Data records
▶

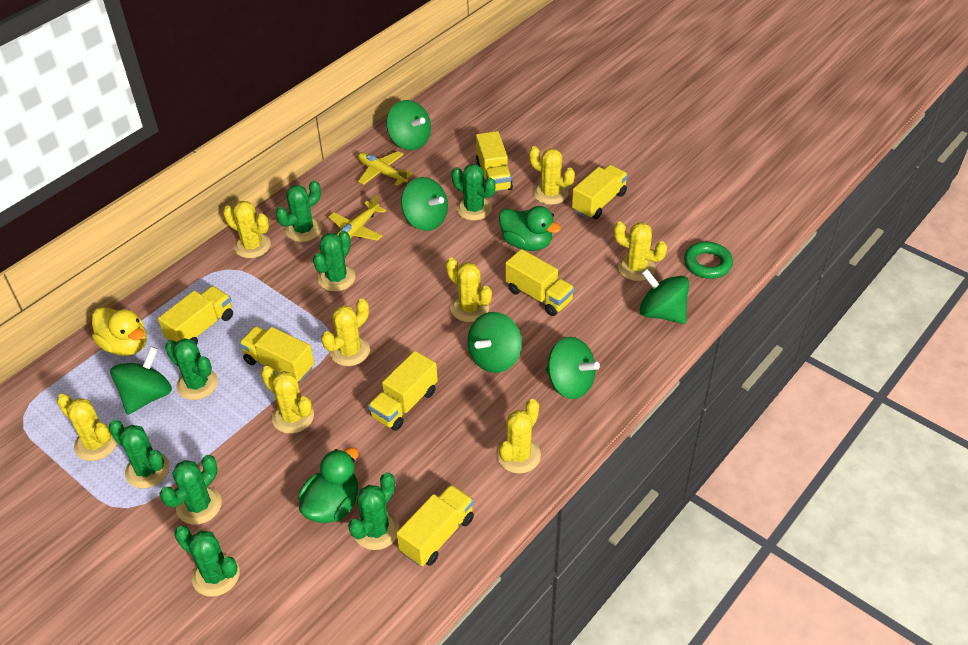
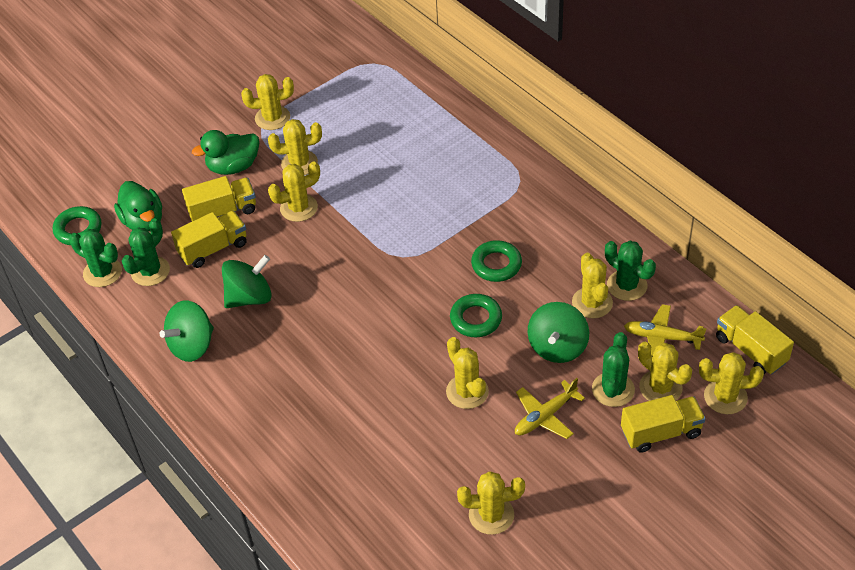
green cactus: 8 -> 4
green ring: 1 -> 3
green spinning top: 6 -> 3
yellow duck: 1 -> 0
yellow truck: 7 -> 4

◀

TASK STATEMENT -
An exact copy of every entry, pictures left out, is what to write here.

RESPONSE -
green cactus: 8 -> 4
green ring: 1 -> 3
green spinning top: 6 -> 3
yellow duck: 1 -> 0
yellow truck: 7 -> 4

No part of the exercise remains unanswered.